WORK INSTRUCTIONS:
Return the material exactly. Every line must stay as it is.

──────────────────────────────

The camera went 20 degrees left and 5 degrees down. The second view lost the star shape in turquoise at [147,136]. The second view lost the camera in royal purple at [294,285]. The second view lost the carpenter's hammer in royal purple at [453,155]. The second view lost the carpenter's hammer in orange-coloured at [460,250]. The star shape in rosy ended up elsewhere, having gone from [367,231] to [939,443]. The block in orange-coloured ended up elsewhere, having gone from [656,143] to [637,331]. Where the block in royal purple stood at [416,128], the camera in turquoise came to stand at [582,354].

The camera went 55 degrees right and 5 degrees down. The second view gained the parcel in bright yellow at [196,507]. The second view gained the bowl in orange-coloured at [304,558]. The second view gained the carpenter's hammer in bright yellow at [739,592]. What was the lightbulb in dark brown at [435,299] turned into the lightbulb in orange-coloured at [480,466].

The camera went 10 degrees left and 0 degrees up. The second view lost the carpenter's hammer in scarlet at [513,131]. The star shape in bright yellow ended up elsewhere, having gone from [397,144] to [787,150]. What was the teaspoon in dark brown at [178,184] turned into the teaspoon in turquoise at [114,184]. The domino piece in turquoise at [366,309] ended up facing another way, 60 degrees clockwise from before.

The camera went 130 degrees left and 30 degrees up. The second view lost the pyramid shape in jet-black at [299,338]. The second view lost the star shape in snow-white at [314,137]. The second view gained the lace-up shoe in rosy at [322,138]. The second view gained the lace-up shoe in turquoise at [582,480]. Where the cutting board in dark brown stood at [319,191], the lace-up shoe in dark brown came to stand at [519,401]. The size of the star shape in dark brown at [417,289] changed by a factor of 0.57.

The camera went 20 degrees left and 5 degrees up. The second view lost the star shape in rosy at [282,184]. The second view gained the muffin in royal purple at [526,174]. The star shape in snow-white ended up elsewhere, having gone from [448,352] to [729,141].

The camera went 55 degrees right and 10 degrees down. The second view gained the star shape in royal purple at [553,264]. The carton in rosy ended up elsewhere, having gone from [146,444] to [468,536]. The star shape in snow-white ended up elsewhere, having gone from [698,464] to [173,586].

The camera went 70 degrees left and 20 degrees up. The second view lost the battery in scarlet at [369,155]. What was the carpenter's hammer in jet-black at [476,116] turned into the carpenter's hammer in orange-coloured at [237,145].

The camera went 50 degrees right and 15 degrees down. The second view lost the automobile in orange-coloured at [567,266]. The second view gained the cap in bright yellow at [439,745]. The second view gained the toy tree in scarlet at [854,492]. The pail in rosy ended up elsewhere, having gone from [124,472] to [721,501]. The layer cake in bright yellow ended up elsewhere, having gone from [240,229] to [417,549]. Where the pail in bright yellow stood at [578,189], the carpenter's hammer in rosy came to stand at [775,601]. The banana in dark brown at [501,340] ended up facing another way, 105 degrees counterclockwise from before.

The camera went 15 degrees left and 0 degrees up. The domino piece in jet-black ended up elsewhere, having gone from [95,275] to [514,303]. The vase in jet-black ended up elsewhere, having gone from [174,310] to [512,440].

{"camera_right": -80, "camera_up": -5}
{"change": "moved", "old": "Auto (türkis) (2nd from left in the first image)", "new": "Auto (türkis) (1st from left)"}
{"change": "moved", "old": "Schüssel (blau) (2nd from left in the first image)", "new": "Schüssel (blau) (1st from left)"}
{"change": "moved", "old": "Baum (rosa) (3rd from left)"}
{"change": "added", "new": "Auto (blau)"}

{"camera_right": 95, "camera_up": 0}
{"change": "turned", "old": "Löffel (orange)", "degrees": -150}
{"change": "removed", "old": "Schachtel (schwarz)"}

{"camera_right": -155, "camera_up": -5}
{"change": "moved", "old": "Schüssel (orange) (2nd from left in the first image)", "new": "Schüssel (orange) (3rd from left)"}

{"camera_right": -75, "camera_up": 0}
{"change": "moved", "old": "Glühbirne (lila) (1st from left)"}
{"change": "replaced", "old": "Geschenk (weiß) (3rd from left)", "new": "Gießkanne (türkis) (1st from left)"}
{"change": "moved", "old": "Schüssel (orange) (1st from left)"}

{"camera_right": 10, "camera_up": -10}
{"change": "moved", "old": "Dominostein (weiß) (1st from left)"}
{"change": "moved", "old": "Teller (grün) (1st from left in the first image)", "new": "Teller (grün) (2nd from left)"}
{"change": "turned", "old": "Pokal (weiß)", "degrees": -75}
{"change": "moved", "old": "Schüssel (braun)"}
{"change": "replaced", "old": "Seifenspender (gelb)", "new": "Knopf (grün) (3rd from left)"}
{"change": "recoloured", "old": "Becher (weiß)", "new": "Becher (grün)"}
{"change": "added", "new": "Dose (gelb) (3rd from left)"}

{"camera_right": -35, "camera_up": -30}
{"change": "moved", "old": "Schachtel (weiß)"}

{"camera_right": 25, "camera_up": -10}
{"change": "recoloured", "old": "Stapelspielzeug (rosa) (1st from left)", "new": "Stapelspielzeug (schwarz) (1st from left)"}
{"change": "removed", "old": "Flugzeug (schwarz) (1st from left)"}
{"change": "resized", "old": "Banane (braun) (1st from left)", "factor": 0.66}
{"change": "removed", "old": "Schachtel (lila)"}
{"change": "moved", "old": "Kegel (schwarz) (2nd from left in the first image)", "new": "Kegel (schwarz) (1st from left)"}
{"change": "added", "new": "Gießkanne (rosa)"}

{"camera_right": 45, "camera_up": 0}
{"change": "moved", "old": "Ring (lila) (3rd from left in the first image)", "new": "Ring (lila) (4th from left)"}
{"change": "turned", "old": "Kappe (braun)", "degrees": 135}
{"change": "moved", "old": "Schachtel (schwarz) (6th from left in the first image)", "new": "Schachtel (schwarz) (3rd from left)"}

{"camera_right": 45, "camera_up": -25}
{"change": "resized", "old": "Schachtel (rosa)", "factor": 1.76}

──────────────────────────────

RESPONSE TO THE EXERCISE:
The camera went 20 degrees left and 5 degrees down. The second view lost the star shape in turquoise at [147,136]. The second view lost the camera in royal purple at [294,285]. The second view lost the carpenter's hammer in royal purple at [453,155]. The second view lost the carpenter's hammer in orange-coloured at [460,250]. The star shape in rosy ended up elsewhere, having gone from [367,231] to [939,443]. The block in orange-coloured ended up elsewhere, having gone from [656,143] to [637,331]. Where the block in royal purple stood at [416,128], the camera in turquoise came to stand at [582,354].

The camera went 55 degrees right and 5 degrees down. The second view gained the parcel in bright yellow at [196,507]. The second view gained the bowl in orange-coloured at [304,558]. The second view gained the carpenter's hammer in bright yellow at [739,592]. What was the lightbulb in dark brown at [435,299] turned into the lightbulb in orange-coloured at [480,466].

The camera went 10 degrees left and 0 degrees up. The second view lost the carpenter's hammer in scarlet at [513,131]. The star shape in bright yellow ended up elsewhere, having gone from [397,144] to [787,150]. What was the teaspoon in dark brown at [178,184] turned into the teaspoon in turquoise at [114,184]. The domino piece in turquoise at [366,309] ended up facing another way, 60 degrees clockwise from before.

The camera went 130 degrees left and 30 degrees up. The second view lost the pyramid shape in jet-black at [299,338]. The second view lost the star shape in snow-white at [314,137]. The second view gained the lace-up shoe in rosy at [322,138]. The second view gained the lace-up shoe in turquoise at [582,480]. Where the cutting board in dark brown stood at [319,191], the lace-up shoe in dark brown came to stand at [519,401]. The size of the star shape in dark brown at [417,289] changed by a factor of 0.57.

The camera went 20 degrees left and 5 degrees up. The second view lost the star shape in rosy at [282,184]. The second view gained the muffin in royal purple at [526,174]. The star shape in snow-white ended up elsewhere, having gone from [448,352] to [729,141].

The camera went 55 degrees right and 10 degrees down. The second view gained the star shape in royal purple at [553,264]. The carton in rosy ended up elsewhere, having gone from [146,444] to [468,536]. The star shape in snow-white ended up elsewhere, having gone from [698,464] to [173,586].

The camera went 70 degrees left and 20 degrees up. The second view lost the battery in scarlet at [369,155]. What was the carpenter's hammer in jet-black at [476,116] turned into the carpenter's hammer in orange-coloured at [237,145].

The camera went 50 degrees right and 15 degrees down. The second view lost the automobile in orange-coloured at [567,266]. The second view gained the cap in bright yellow at [439,745]. The second view gained the toy tree in scarlet at [854,492]. The pail in rosy ended up elsewhere, having gone from [124,472] to [721,501]. The layer cake in bright yellow ended up elsewhere, having gone from [240,229] to [417,549]. Where the pail in bright yellow stood at [578,189], the carpenter's hammer in rosy came to stand at [775,601]. The banana in dark brown at [501,340] ended up facing another way, 105 degrees counterclockwise from before.

The camera went 15 degrees left and 0 degrees up. The domino piece in jet-black ended up elsewhere, having gone from [95,275] to [514,303]. The vase in jet-black ended up elsewhere, having gone from [174,310] to [512,440].

{"camera_right": -80, "camera_up": -5}
{"change": "moved", "old": "Auto (türkis) (2nd from left in the first image)", "new": "Auto (türkis) (1st from left)"}
{"change": "moved", "old": "Schüssel (blau) (2nd from left in the first image)", "new": "Schüssel (blau) (1st from left)"}
{"change": "moved", "old": "Baum (rosa) (3rd from left)"}
{"change": "added", "new": "Auto (blau)"}

{"camera_right": 95, "camera_up": 0}
{"change": "turned", "old": "Löffel (orange)", "degrees": -150}
{"change": "removed", "old": "Schachtel (schwarz)"}

{"camera_right": -155, "camera_up": -5}
{"change": "moved", "old": "Schüssel (orange) (2nd from left in the first image)", "new": "Schüssel (orange) (3rd from left)"}

{"camera_right": -75, "camera_up": 0}
{"change": "moved", "old": "Glühbirne (lila) (1st from left)"}
{"change": "replaced", "old": "Geschenk (weiß) (3rd from left)", "new": "Gießkanne (türkis) (1st from left)"}
{"change": "moved", "old": "Schüssel (orange) (1st from left)"}

{"camera_right": 10, "camera_up": -10}
{"change": "moved", "old": "Dominostein (weiß) (1st from left)"}
{"change": "moved", "old": "Teller (grün) (1st from left in the first image)", "new": "Teller (grün) (2nd from left)"}
{"change": "turned", "old": "Pokal (weiß)", "degrees": -75}
{"change": "moved", "old": "Schüssel (braun)"}
{"change": "replaced", "old": "Seifenspender (gelb)", "new": "Knopf (grün) (3rd from left)"}
{"change": "recoloured", "old": "Becher (weiß)", "new": "Becher (grün)"}
{"change": "added", "new": "Dose (gelb) (3rd from left)"}

{"camera_right": -35, "camera_up": -30}
{"change": "moved", "old": "Schachtel (weiß)"}

{"camera_right": 25, "camera_up": -10}
{"change": "recoloured", "old": "Stapelspielzeug (rosa) (1st from left)", "new": "Stapelspielzeug (schwarz) (1st from left)"}
{"change": "removed", "old": "Flugzeug (schwarz) (1st from left)"}
{"change": "resized", "old": "Banane (braun) (1st from left)", "factor": 0.66}
{"change": "removed", "old": "Schachtel (lila)"}
{"change": "moved", "old": "Kegel (schwarz) (2nd from left in the first image)", "new": "Kegel (schwarz) (1st from left)"}
{"change": "added", "new": "Gießkanne (rosa)"}

{"camera_right": 45, "camera_up": 0}
{"change": "moved", "old": "Ring (lila) (3rd from left in the first image)", "new": "Ring (lila) (4th from left)"}
{"change": "turned", "old": "Kappe (braun)", "degrees": 135}
{"change": "moved", "old": "Schachtel (schwarz) (6th from left in the first image)", "new": "Schachtel (schwarz) (3rd from left)"}

{"camera_right": 45, "camera_up": -25}
{"change": "resized", "old": "Schachtel (rosa)", "factor": 1.76}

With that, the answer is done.